Records excerpted from a collection:
=== Begin Enclosure ===

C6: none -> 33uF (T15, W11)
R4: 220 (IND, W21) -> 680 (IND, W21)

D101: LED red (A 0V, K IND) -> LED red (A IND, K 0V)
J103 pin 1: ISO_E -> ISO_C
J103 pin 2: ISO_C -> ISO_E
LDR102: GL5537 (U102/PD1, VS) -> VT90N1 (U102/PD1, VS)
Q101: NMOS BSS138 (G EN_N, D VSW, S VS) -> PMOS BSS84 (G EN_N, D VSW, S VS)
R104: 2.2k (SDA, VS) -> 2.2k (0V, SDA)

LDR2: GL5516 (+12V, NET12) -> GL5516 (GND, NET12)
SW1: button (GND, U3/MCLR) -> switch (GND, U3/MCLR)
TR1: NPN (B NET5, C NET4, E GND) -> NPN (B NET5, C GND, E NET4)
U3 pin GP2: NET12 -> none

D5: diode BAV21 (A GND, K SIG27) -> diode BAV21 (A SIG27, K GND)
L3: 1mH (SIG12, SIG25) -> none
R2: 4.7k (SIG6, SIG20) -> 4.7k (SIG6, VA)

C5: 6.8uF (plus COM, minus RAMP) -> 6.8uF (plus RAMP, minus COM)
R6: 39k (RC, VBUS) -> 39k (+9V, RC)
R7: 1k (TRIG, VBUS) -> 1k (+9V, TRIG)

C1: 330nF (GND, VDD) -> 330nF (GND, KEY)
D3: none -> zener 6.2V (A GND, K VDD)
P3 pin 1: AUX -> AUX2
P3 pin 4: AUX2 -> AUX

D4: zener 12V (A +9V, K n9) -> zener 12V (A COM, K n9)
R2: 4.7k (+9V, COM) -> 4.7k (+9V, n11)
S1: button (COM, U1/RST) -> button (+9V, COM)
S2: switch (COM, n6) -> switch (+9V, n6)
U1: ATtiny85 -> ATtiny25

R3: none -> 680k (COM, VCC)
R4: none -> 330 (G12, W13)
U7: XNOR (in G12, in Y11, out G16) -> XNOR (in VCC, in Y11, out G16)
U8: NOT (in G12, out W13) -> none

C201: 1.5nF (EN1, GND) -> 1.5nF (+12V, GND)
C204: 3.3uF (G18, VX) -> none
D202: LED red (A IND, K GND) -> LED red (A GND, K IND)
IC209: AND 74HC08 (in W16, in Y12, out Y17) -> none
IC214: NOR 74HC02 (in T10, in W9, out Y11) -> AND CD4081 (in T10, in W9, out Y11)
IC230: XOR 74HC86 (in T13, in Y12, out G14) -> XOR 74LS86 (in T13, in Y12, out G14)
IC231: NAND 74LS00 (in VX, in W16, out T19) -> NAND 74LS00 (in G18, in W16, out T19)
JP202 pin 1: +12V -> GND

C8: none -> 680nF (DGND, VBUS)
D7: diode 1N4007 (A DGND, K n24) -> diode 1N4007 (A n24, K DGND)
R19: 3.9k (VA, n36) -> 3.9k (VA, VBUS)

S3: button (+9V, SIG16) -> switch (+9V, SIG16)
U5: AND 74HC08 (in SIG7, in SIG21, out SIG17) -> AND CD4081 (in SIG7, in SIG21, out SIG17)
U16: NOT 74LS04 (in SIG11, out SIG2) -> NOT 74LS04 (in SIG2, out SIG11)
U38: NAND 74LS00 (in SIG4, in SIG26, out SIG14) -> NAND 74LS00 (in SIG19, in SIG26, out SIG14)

=== End Enclosure ===

*Task objective*.
Could you return exactly the lines above from the line with "TR1: NPN (B" to the line with "S2: switch (COM, n6) -> switch (+9V, n6)", both included, and nothing else?

*Answer to the exercise*.
TR1: NPN (B NET5, C NET4, E GND) -> NPN (B NET5, C GND, E NET4)
U3 pin GP2: NET12 -> none

D5: diode BAV21 (A GND, K SIG27) -> diode BAV21 (A SIG27, K GND)
L3: 1mH (SIG12, SIG25) -> none
R2: 4.7k (SIG6, SIG20) -> 4.7k (SIG6, VA)

C5: 6.8uF (plus COM, minus RAMP) -> 6.8uF (plus RAMP, minus COM)
R6: 39k (RC, VBUS) -> 39k (+9V, RC)
R7: 1k (TRIG, VBUS) -> 1k (+9V, TRIG)

C1: 330nF (GND, VDD) -> 330nF (GND, KEY)
D3: none -> zener 6.2V (A GND, K VDD)
P3 pin 1: AUX -> AUX2
P3 pin 4: AUX2 -> AUX

D4: zener 12V (A +9V, K n9) -> zener 12V (A COM, K n9)
R2: 4.7k (+9V, COM) -> 4.7k (+9V, n11)
S1: button (COM, U1/RST) -> button (+9V, COM)
S2: switch (COM, n6) -> switch (+9V, n6)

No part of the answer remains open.